◆ Records for this exercise
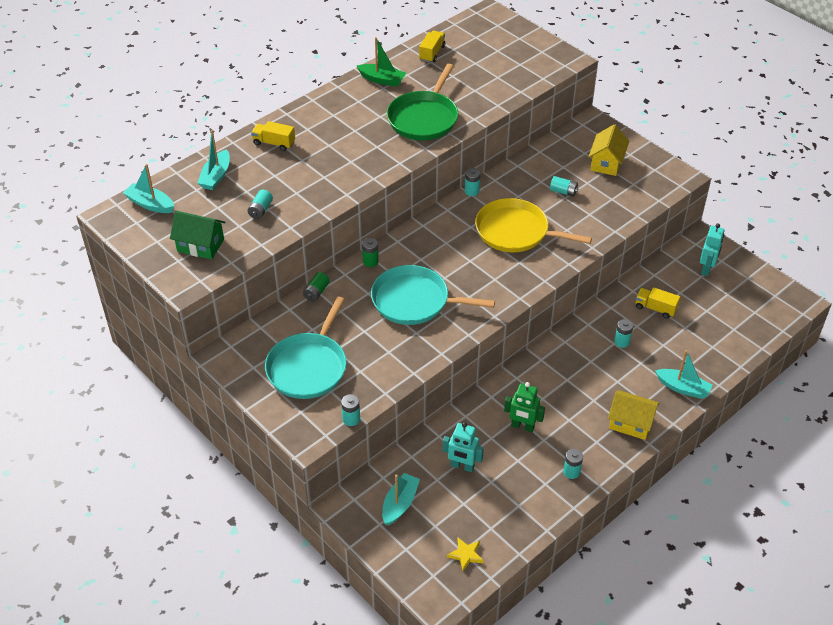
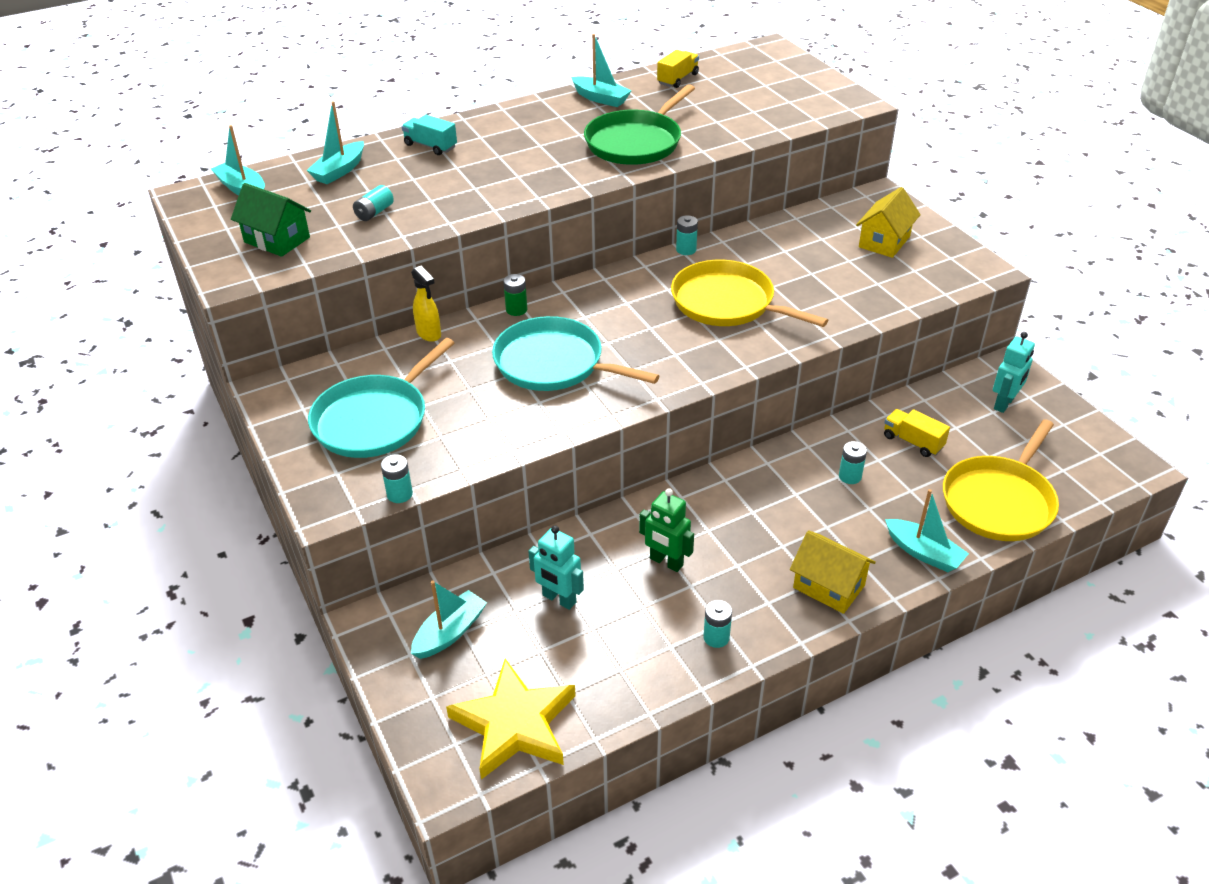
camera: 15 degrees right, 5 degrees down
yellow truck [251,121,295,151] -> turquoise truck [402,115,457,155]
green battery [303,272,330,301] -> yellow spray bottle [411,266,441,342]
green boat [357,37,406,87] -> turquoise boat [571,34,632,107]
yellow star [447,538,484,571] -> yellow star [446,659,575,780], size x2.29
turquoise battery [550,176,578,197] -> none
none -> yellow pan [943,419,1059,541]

--

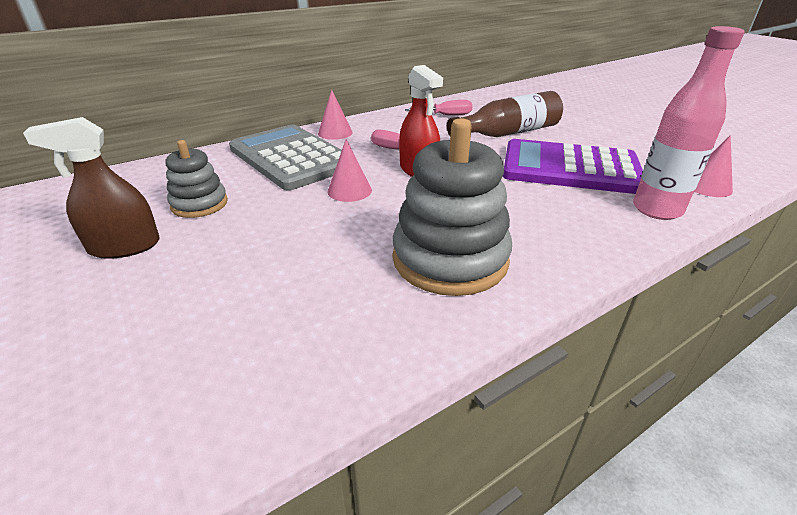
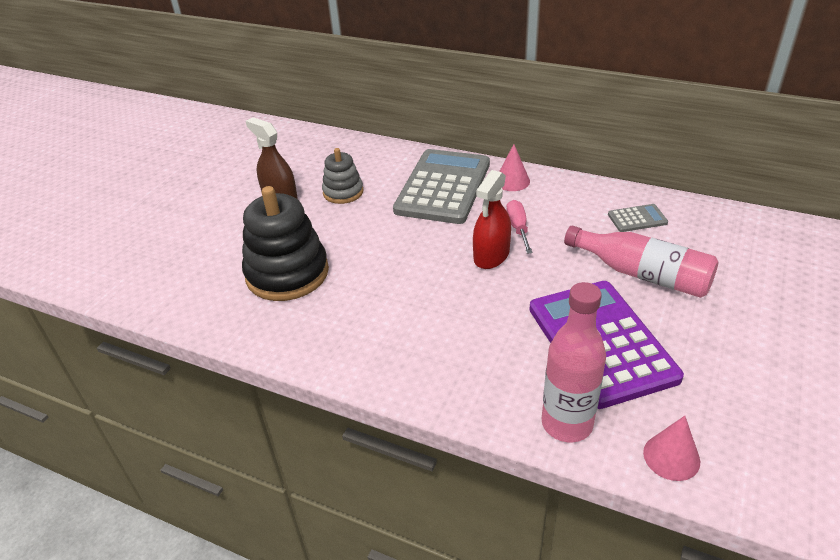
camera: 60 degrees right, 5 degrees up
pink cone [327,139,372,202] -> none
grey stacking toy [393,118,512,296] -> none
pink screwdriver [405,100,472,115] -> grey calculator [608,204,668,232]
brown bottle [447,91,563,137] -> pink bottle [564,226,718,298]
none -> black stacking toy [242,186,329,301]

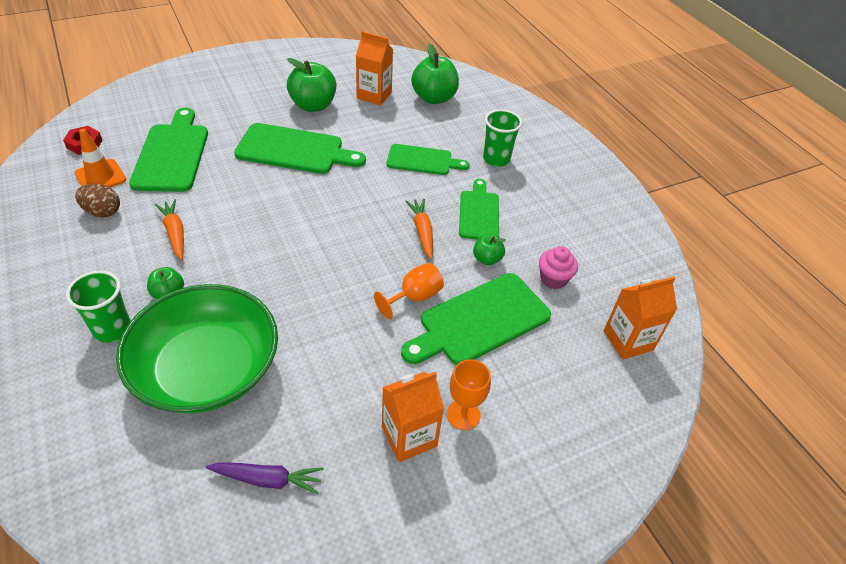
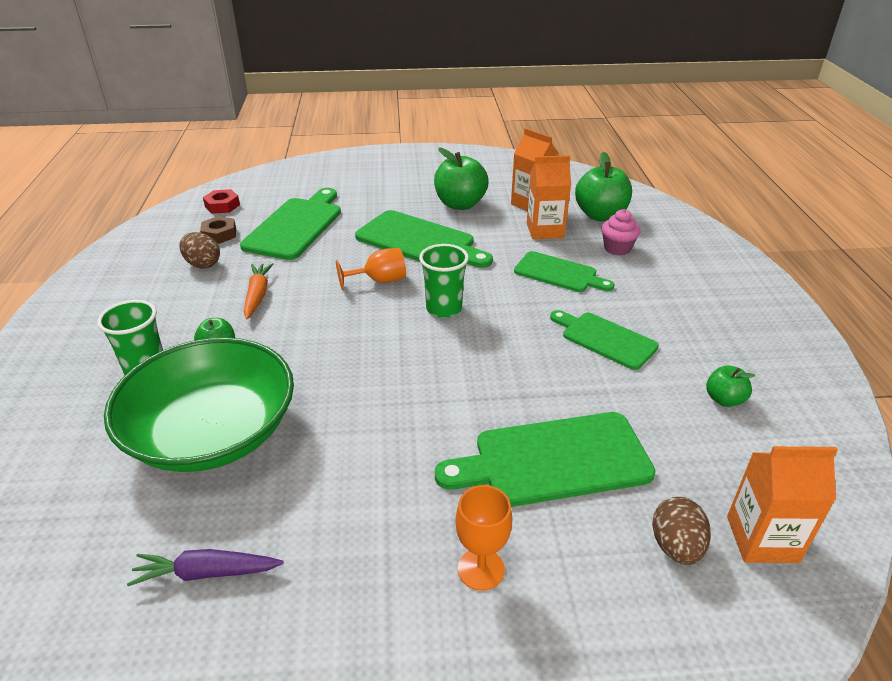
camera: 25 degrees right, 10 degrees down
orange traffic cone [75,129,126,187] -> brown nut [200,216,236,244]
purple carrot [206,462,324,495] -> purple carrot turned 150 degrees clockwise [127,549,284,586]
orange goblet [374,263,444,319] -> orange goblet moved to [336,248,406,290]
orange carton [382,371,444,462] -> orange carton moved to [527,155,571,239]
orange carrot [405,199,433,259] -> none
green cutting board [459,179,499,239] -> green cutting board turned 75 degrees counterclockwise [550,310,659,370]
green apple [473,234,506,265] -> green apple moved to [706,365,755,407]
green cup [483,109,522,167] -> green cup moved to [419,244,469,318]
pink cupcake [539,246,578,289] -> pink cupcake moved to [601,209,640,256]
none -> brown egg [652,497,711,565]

==

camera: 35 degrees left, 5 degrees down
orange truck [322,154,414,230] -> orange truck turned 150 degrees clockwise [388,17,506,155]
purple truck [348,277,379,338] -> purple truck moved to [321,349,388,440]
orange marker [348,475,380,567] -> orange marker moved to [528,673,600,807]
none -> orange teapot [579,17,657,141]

◆ What this task involves
Repeat exactly the lines above from the one with "yellow star [447,538,484,571]" up to and including the one with "none -> yellow pan [943,419,1059,541]". No other line belongs in the reply.

◆ Result
yellow star [447,538,484,571] -> yellow star [446,659,575,780], size x2.29
turquoise battery [550,176,578,197] -> none
none -> yellow pan [943,419,1059,541]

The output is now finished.